**Work instruction**
Return, word for word, only the lines of the data below that lie between the line with "blue eraser: 3 -> 2" and the line with "yellow carrot: 1 -> 0", those two lines included.

**Information supplied**
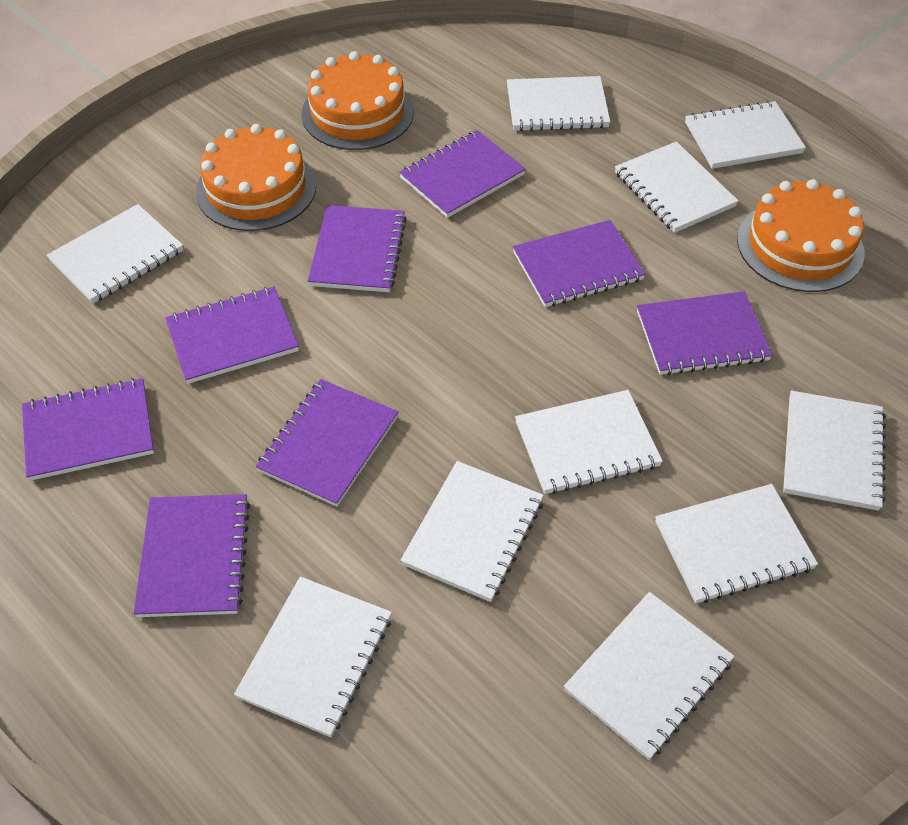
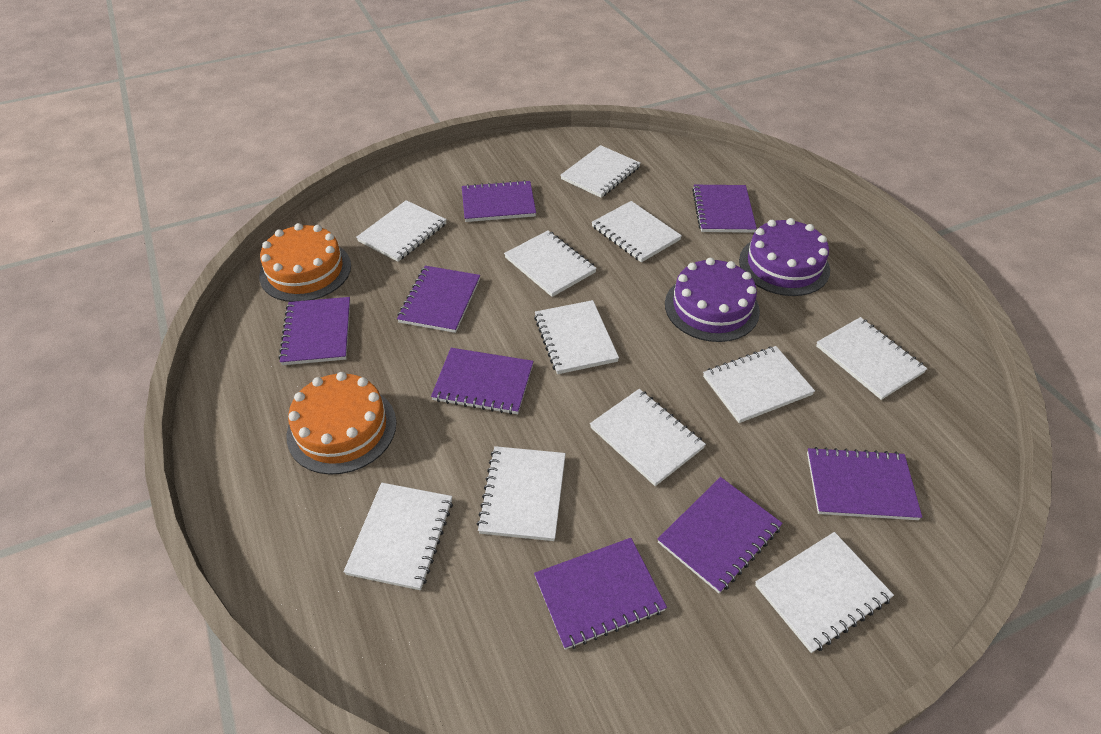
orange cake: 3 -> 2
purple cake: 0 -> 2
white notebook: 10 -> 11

--

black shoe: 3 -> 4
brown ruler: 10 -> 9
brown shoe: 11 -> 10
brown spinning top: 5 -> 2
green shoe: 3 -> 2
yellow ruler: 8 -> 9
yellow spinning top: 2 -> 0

==

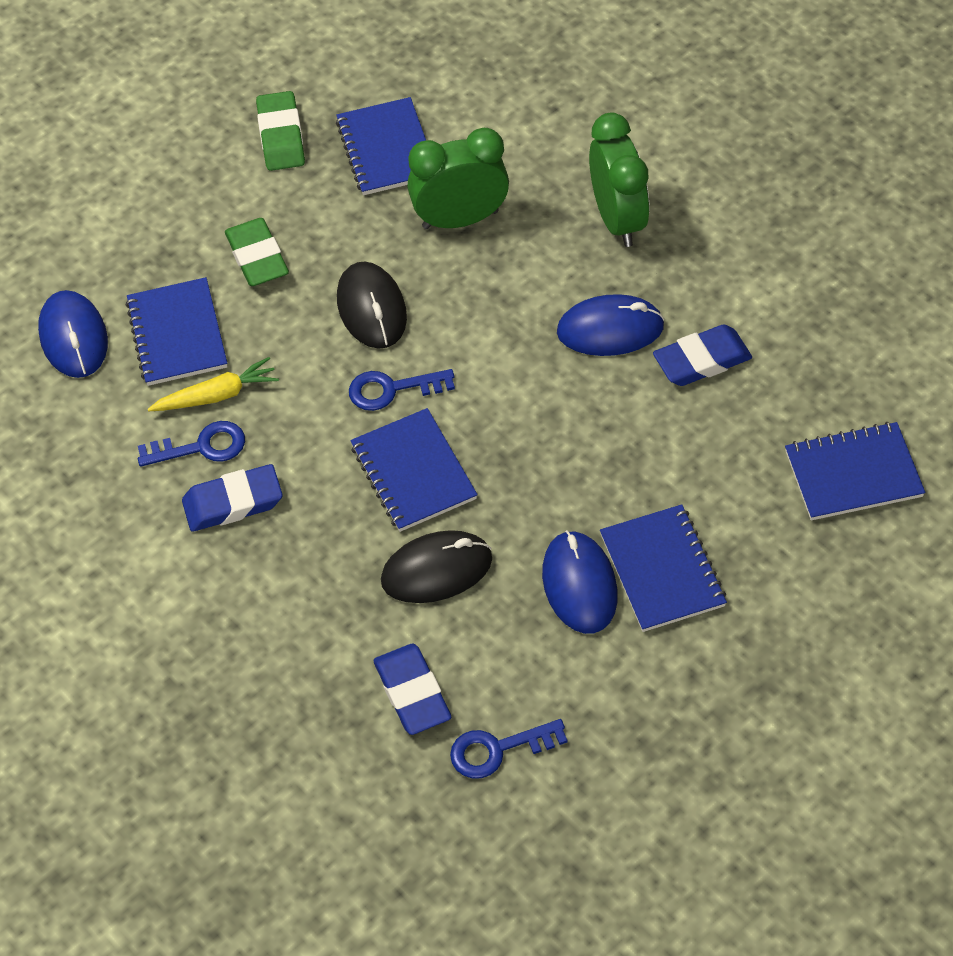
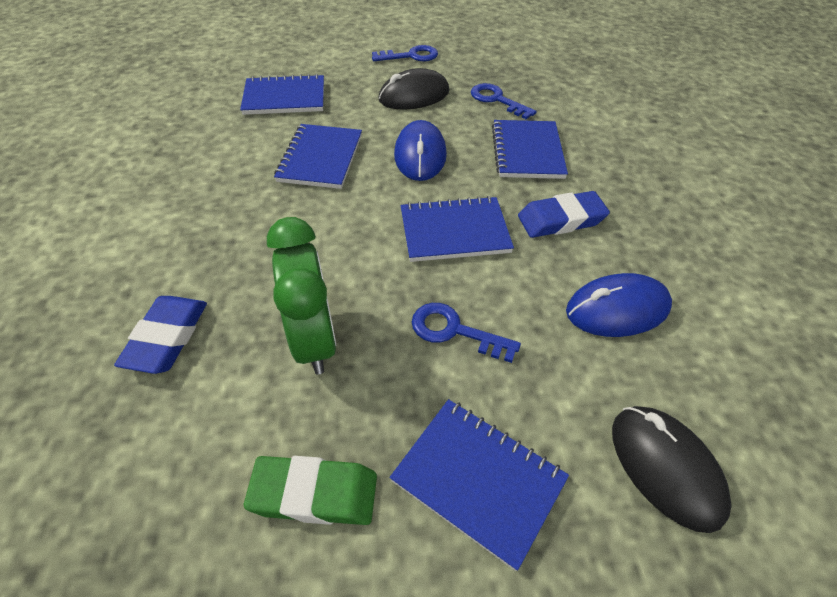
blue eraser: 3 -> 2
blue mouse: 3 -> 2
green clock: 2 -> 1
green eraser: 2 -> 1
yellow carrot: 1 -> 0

**Answer to this problem**
blue eraser: 3 -> 2
blue mouse: 3 -> 2
green clock: 2 -> 1
green eraser: 2 -> 1
yellow carrot: 1 -> 0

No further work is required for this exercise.